## Record extracts
= = = = =
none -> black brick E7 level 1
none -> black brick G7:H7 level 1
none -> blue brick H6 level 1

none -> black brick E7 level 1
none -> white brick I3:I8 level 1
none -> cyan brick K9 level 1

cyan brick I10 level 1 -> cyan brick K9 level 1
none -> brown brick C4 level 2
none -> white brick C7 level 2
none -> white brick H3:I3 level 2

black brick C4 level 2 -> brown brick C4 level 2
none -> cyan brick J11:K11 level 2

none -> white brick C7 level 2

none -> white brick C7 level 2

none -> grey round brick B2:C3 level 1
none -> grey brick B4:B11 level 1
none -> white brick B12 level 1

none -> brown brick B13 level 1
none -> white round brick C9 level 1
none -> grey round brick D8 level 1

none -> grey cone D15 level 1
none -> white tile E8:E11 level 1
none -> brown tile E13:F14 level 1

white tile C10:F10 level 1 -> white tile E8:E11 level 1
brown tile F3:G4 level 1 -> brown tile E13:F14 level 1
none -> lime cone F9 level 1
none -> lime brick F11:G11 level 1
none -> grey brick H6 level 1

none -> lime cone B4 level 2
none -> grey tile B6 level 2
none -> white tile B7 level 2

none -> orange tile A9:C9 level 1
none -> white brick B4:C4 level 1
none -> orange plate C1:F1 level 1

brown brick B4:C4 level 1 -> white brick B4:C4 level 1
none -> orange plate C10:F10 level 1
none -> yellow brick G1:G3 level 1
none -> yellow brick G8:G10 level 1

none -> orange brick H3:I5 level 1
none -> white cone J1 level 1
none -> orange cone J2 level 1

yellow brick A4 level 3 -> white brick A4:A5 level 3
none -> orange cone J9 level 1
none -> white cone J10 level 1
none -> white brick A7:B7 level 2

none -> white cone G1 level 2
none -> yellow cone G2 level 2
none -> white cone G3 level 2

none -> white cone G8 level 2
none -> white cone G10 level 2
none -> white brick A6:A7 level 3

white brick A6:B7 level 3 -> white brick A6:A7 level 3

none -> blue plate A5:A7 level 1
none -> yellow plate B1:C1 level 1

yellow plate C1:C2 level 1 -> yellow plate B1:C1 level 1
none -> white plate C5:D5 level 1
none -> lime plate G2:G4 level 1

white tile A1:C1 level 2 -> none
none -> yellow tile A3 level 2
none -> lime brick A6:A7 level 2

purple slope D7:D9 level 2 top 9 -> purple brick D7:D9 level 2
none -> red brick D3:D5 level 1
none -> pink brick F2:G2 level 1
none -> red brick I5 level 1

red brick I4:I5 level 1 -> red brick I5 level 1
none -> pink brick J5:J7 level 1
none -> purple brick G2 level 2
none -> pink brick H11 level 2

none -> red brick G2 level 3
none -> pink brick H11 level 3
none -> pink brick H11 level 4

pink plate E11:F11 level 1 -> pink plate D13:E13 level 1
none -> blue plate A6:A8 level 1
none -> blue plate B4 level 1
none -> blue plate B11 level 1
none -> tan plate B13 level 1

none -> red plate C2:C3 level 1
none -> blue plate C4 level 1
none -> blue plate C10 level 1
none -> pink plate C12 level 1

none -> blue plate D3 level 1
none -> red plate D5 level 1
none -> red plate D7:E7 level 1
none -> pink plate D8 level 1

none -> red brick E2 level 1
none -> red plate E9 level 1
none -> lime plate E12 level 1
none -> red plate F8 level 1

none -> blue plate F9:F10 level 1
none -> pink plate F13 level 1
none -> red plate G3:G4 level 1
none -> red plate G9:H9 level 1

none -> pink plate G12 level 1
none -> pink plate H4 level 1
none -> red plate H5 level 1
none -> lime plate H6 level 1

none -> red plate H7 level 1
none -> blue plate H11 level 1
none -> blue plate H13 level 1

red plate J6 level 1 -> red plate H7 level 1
= = = = =
## Problem requirements
Lines with "yellow": copy every one of them from the listing above.

## Result
none -> yellow brick G1:G3 level 1
none -> yellow brick G8:G10 level 1
yellow brick A4 level 3 -> white brick A4:A5 level 3
none -> yellow cone G2 level 2
none -> yellow plate B1:C1 level 1
yellow plate C1:C2 level 1 -> yellow plate B1:C1 level 1
none -> yellow tile A3 level 2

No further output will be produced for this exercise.